Exercise:
Set down the lines below, exactly, starting at the one that contains "LINE1 pin VCC: VIN -> GND" and stopping at the last line, inclusive. Omit pictures.

** Opening Exercise data block **

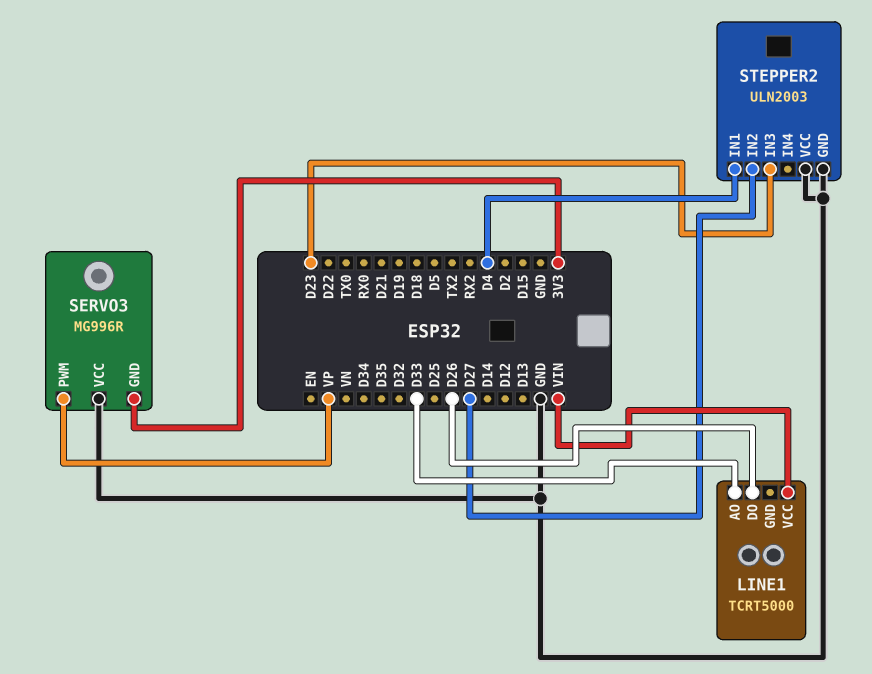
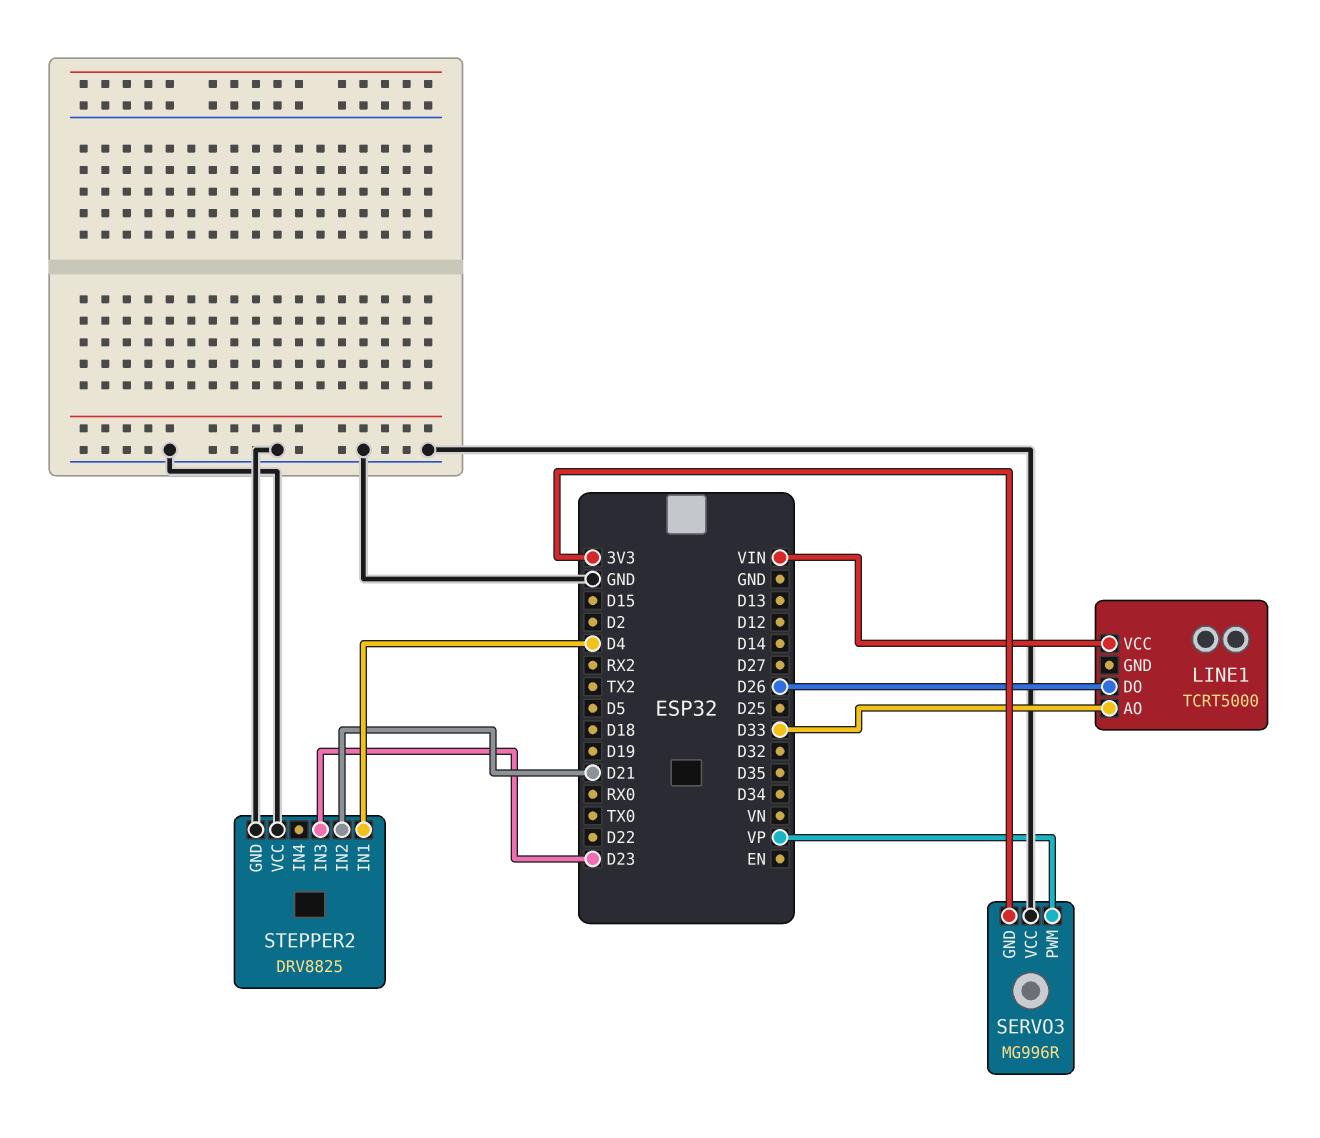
STEPPER2: ULN2003 -> DRV8825
STEPPER2 pin IN2: D27 -> D21

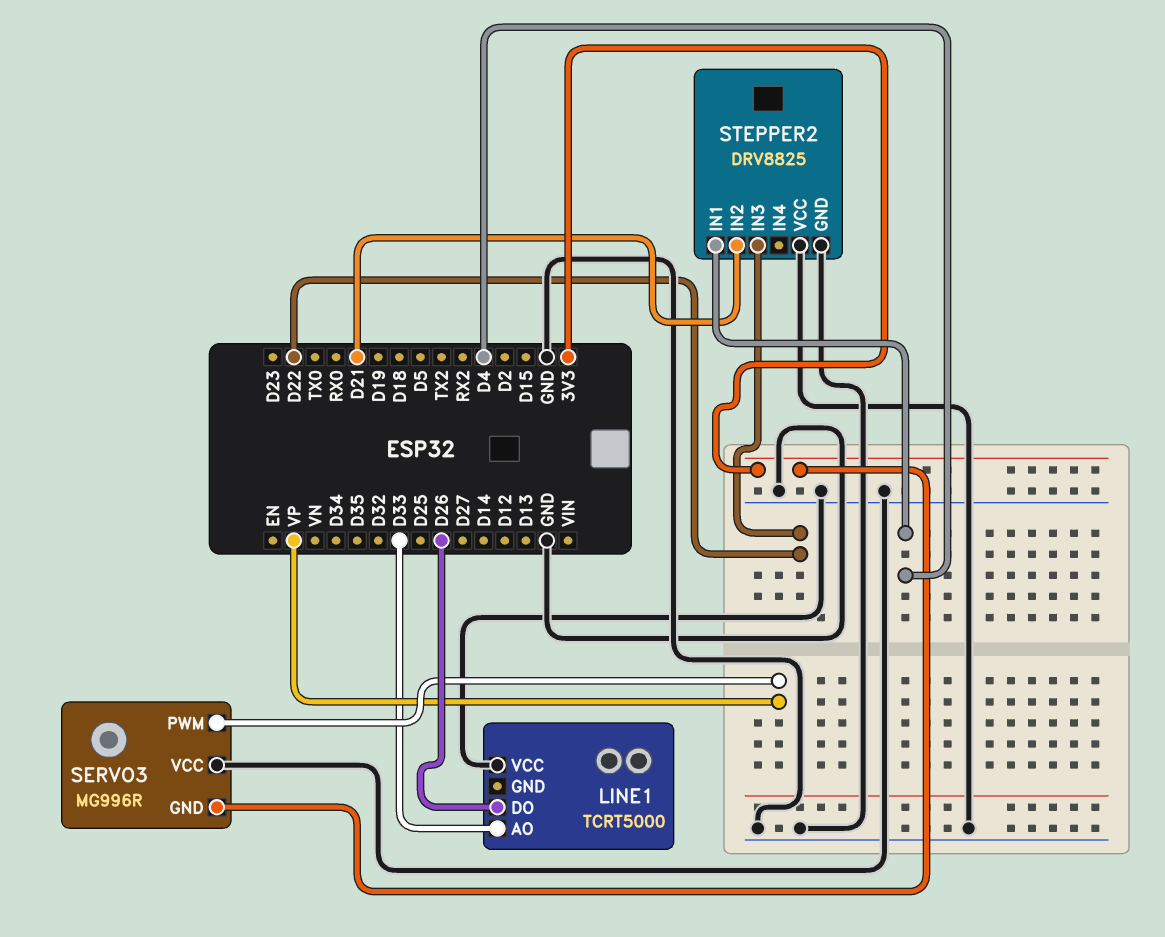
LINE1 pin VCC: VIN -> GND
STEPPER2 pin IN3: D23 -> D22

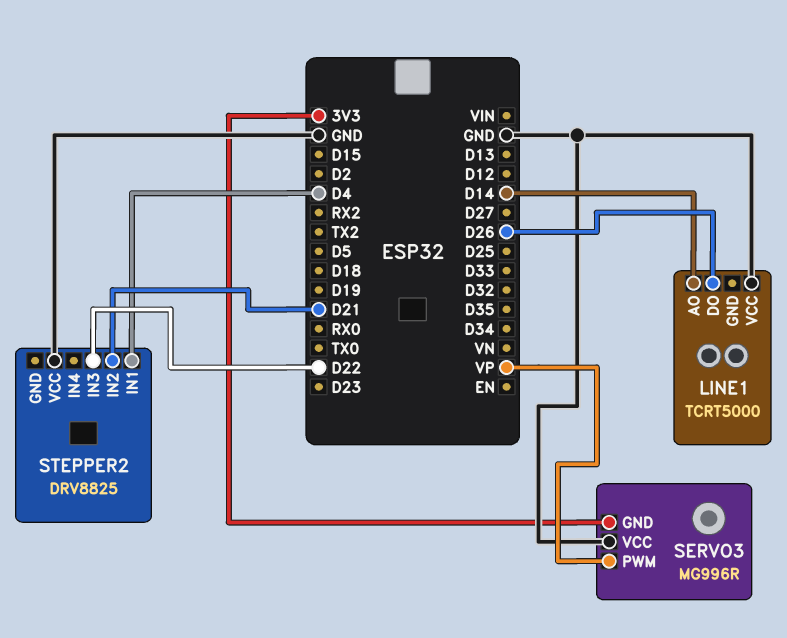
LINE1 pin AO: D33 -> D14
STEPPER2 pin GND: GND -> none

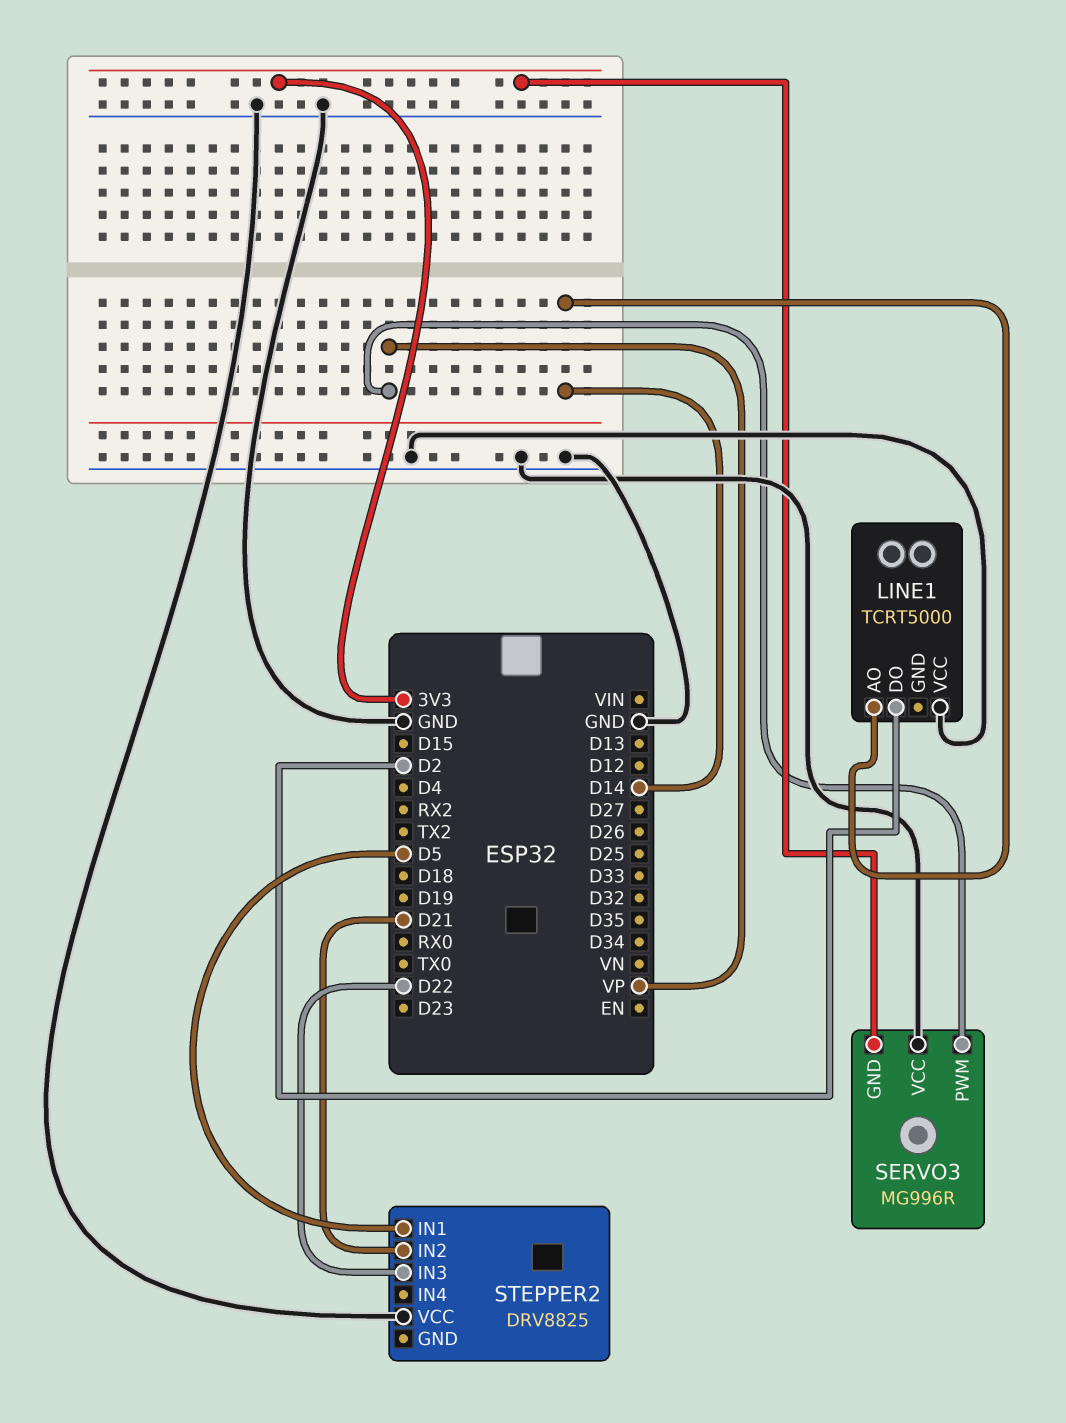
LINE1 pin DO: D26 -> D2
STEPPER2 pin IN1: D4 -> D5

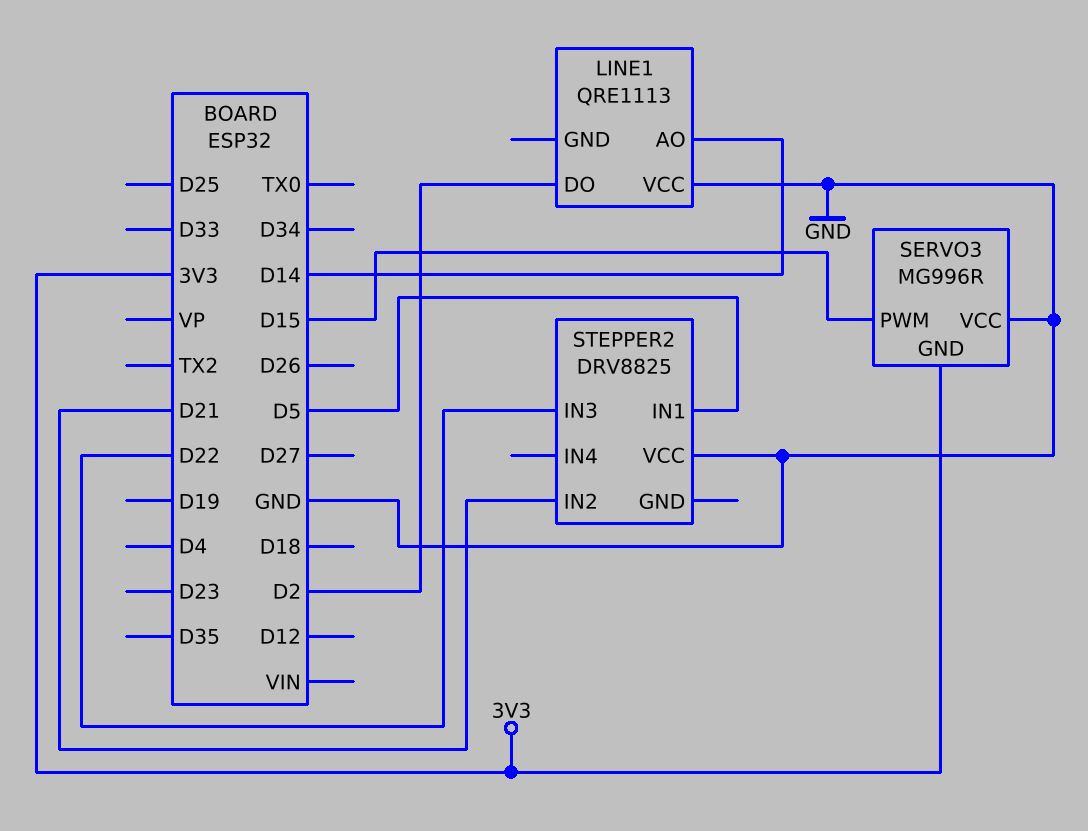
LINE1: TCRT5000 -> QRE1113
SERVO3 pin PWM: VP -> D15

** Closing Exercise data block **

Response for this exercise:
LINE1 pin VCC: VIN -> GND
STEPPER2 pin IN3: D23 -> D22

LINE1 pin AO: D33 -> D14
STEPPER2 pin GND: GND -> none

LINE1 pin DO: D26 -> D2
STEPPER2 pin IN1: D4 -> D5

LINE1: TCRT5000 -> QRE1113
SERVO3 pin PWM: VP -> D15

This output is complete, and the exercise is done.